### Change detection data
•••••

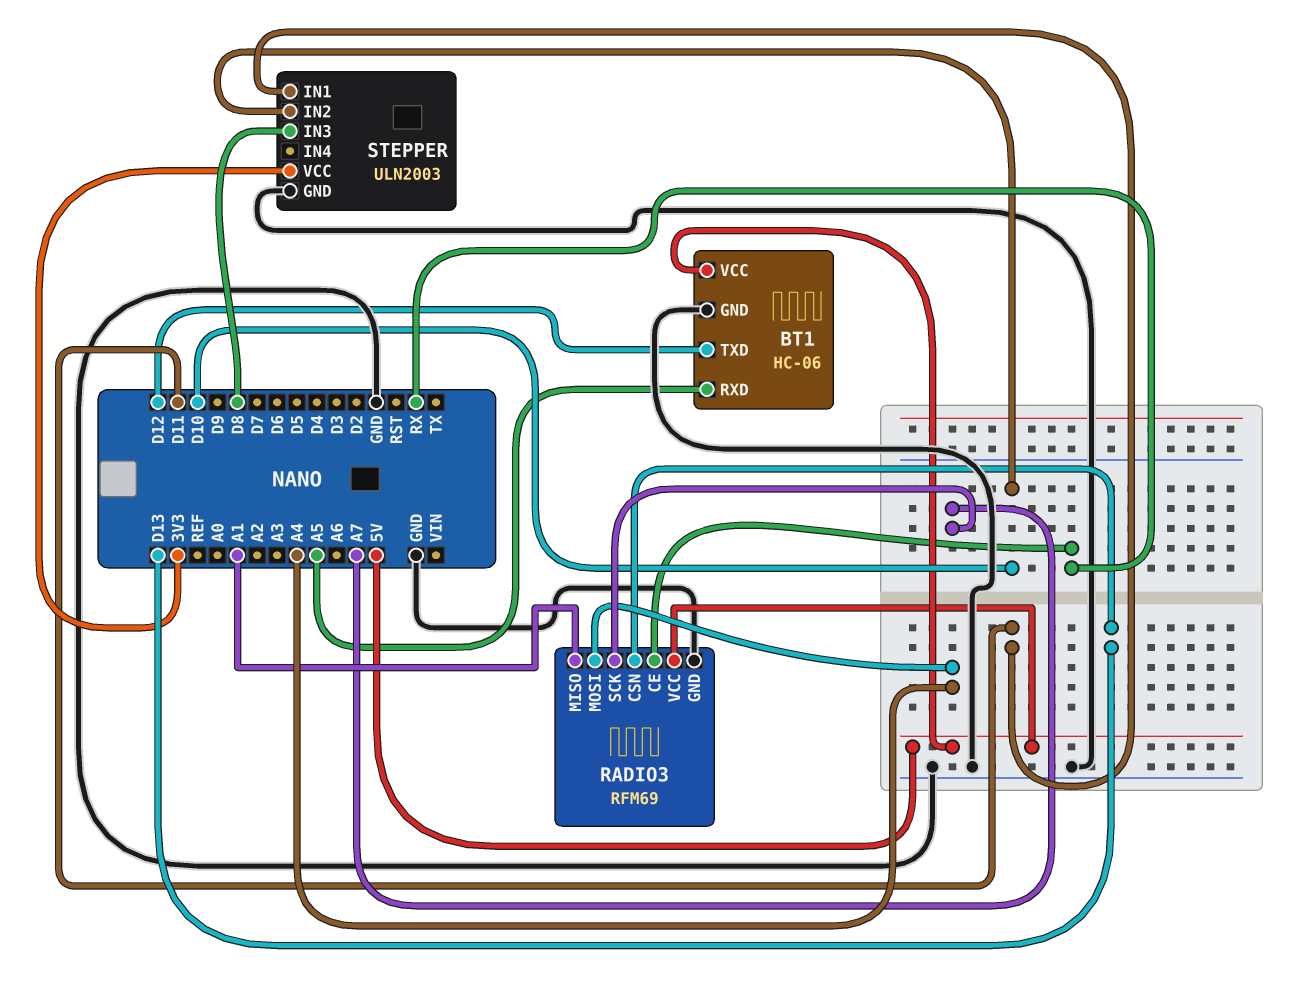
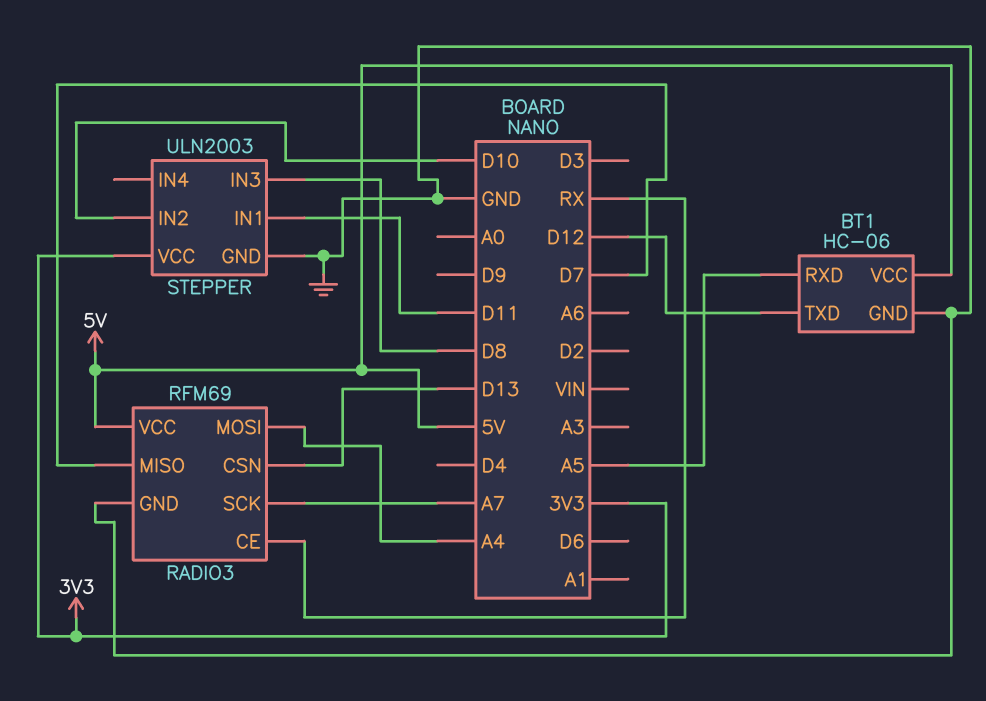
RADIO3 pin MISO: A1 -> D7

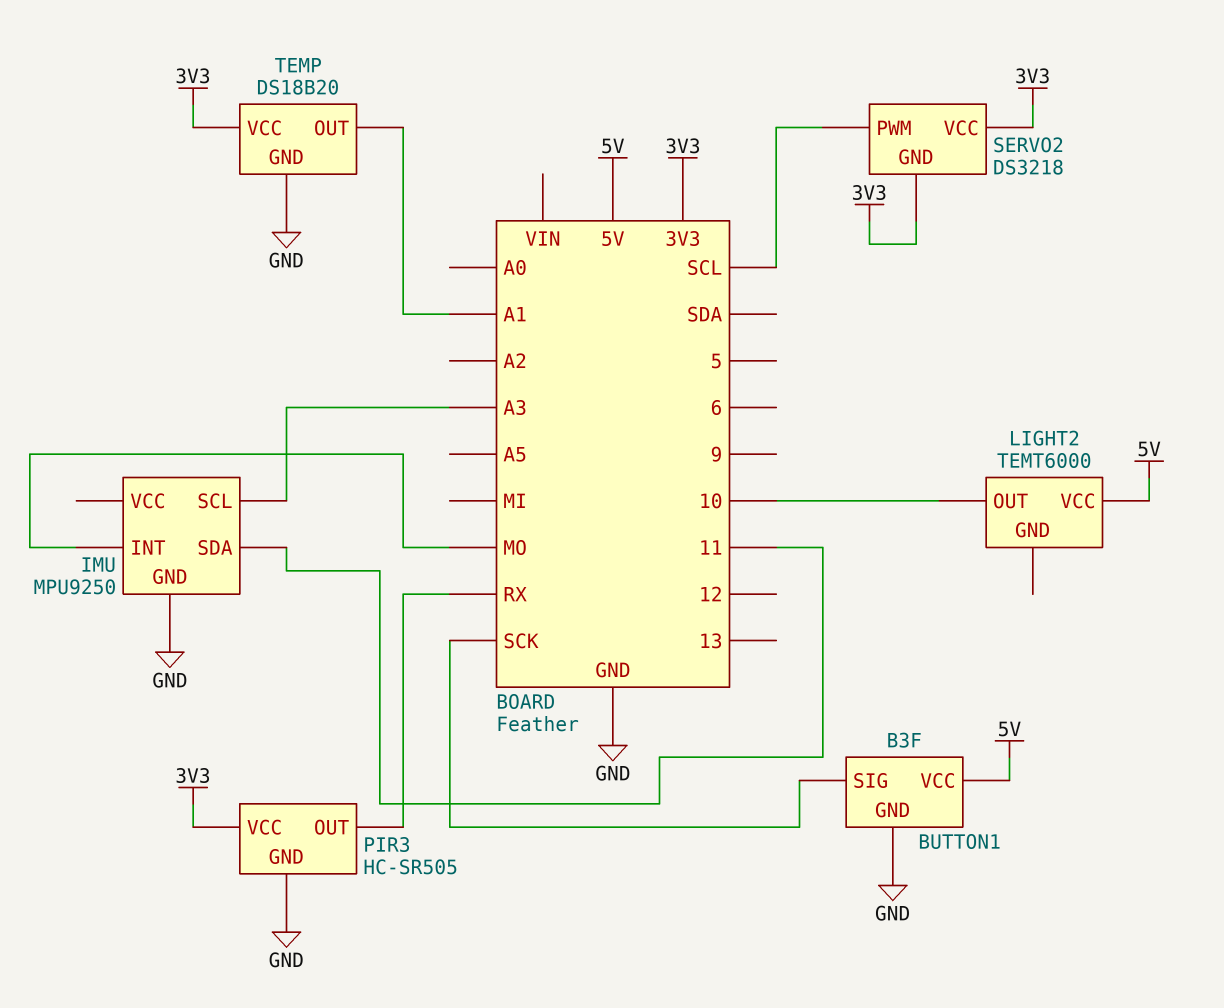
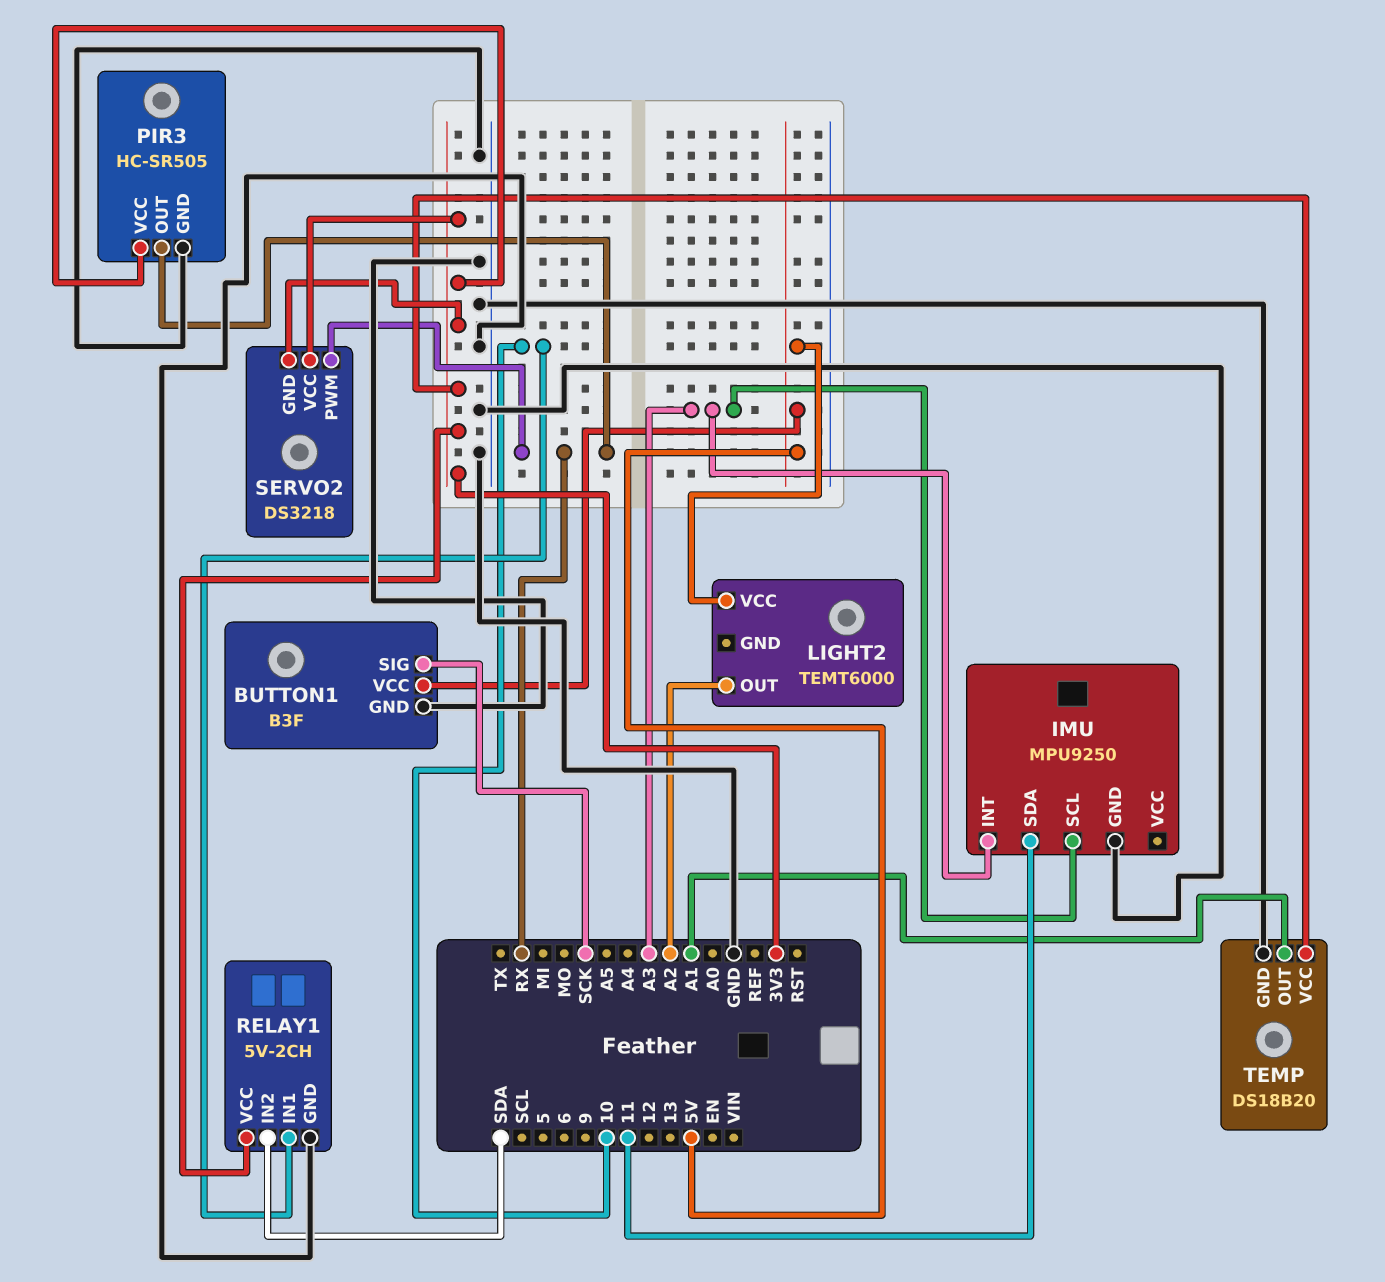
IMU pin INT: MO -> A3
LIGHT2 pin OUT: 10 -> A2
RELAY1: none -> 5V-2CH
RELAY1 pin GND: none -> GND
RELAY1 pin IN1: none -> 10
RELAY1 pin IN2: none -> SDA
RELAY1 pin VCC: none -> 3V3
SERVO2 pin PWM: SCL -> RX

•••••

### Task instructions
Each line containing the word "none" needs to be copied from the data above.

### Task answer
RELAY1: none -> 5V-2CH
RELAY1 pin GND: none -> GND
RELAY1 pin IN1: none -> 10
RELAY1 pin IN2: none -> SDA
RELAY1 pin VCC: none -> 3V3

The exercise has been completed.